MATERIAL FOR THIS TASK ::
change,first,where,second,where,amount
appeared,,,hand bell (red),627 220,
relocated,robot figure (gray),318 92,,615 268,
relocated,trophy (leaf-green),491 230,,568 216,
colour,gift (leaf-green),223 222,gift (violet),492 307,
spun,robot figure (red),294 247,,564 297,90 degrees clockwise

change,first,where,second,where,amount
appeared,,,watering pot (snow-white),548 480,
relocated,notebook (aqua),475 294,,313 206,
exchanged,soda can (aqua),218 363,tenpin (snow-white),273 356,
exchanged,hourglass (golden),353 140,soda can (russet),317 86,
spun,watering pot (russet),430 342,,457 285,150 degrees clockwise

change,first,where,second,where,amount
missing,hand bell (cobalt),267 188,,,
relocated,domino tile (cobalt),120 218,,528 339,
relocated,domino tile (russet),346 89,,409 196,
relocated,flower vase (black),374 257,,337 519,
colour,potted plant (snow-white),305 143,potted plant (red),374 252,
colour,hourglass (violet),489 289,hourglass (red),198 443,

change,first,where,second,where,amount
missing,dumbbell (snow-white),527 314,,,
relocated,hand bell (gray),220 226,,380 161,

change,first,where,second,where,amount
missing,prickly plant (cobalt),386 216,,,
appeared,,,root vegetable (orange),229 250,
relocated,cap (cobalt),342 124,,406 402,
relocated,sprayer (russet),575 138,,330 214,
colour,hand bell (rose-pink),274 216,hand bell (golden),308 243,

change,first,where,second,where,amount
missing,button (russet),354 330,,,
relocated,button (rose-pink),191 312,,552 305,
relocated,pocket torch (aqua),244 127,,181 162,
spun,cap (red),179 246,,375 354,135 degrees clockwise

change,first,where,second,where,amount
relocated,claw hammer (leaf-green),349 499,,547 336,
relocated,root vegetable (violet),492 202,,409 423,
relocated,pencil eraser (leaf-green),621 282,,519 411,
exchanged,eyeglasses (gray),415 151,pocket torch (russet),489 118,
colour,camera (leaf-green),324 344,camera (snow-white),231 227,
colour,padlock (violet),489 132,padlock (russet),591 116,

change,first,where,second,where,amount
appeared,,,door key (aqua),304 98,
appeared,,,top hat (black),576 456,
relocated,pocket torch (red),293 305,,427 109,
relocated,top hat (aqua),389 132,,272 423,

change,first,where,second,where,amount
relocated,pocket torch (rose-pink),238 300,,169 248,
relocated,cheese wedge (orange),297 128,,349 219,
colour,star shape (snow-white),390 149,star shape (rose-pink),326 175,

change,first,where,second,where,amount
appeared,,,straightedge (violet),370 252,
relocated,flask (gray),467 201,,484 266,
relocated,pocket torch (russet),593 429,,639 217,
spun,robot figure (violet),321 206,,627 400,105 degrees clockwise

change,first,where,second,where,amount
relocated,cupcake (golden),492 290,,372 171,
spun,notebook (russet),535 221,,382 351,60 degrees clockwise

BRIEF ::
Transcribe all of the entries without alteration.

TASK RESPONSE ::
change,first,where,second,where,amount
appeared,,,hand bell (red),627 220,
relocated,robot figure (gray),318 92,,615 268,
relocated,trophy (leaf-green),491 230,,568 216,
colour,gift (leaf-green),223 222,gift (violet),492 307,
spun,robot figure (red),294 247,,564 297,90 degrees clockwise

change,first,where,second,where,amount
appeared,,,watering pot (snow-white),548 480,
relocated,notebook (aqua),475 294,,313 206,
exchanged,soda can (aqua),218 363,tenpin (snow-white),273 356,
exchanged,hourglass (golden),353 140,soda can (russet),317 86,
spun,watering pot (russet),430 342,,457 285,150 degrees clockwise

change,first,where,second,where,amount
missing,hand bell (cobalt),267 188,,,
relocated,domino tile (cobalt),120 218,,528 339,
relocated,domino tile (russet),346 89,,409 196,
relocated,flower vase (black),374 257,,337 519,
colour,potted plant (snow-white),305 143,potted plant (red),374 252,
colour,hourglass (violet),489 289,hourglass (red),198 443,

change,first,where,second,where,amount
missing,dumbbell (snow-white),527 314,,,
relocated,hand bell (gray),220 226,,380 161,

change,first,where,second,where,amount
missing,prickly plant (cobalt),386 216,,,
appeared,,,root vegetable (orange),229 250,
relocated,cap (cobalt),342 124,,406 402,
relocated,sprayer (russet),575 138,,330 214,
colour,hand bell (rose-pink),274 216,hand bell (golden),308 243,

change,first,where,second,where,amount
missing,button (russet),354 330,,,
relocated,button (rose-pink),191 312,,552 305,
relocated,pocket torch (aqua),244 127,,181 162,
spun,cap (red),179 246,,375 354,135 degrees clockwise

change,first,where,second,where,amount
relocated,claw hammer (leaf-green),349 499,,547 336,
relocated,root vegetable (violet),492 202,,409 423,
relocated,pencil eraser (leaf-green),621 282,,519 411,
exchanged,eyeglasses (gray),415 151,pocket torch (russet),489 118,
colour,camera (leaf-green),324 344,camera (snow-white),231 227,
colour,padlock (violet),489 132,padlock (russet),591 116,

change,first,where,second,where,amount
appeared,,,door key (aqua),304 98,
appeared,,,top hat (black),576 456,
relocated,pocket torch (red),293 305,,427 109,
relocated,top hat (aqua),389 132,,272 423,

change,first,where,second,where,amount
relocated,pocket torch (rose-pink),238 300,,169 248,
relocated,cheese wedge (orange),297 128,,349 219,
colour,star shape (snow-white),390 149,star shape (rose-pink),326 175,

change,first,where,second,where,amount
appeared,,,straightedge (violet),370 252,
relocated,flask (gray),467 201,,484 266,
relocated,pocket torch (russet),593 429,,639 217,
spun,robot figure (violet),321 206,,627 400,105 degrees clockwise

change,first,where,second,where,amount
relocated,cupcake (golden),492 290,,372 171,
spun,notebook (russet),535 221,,382 351,60 degrees clockwise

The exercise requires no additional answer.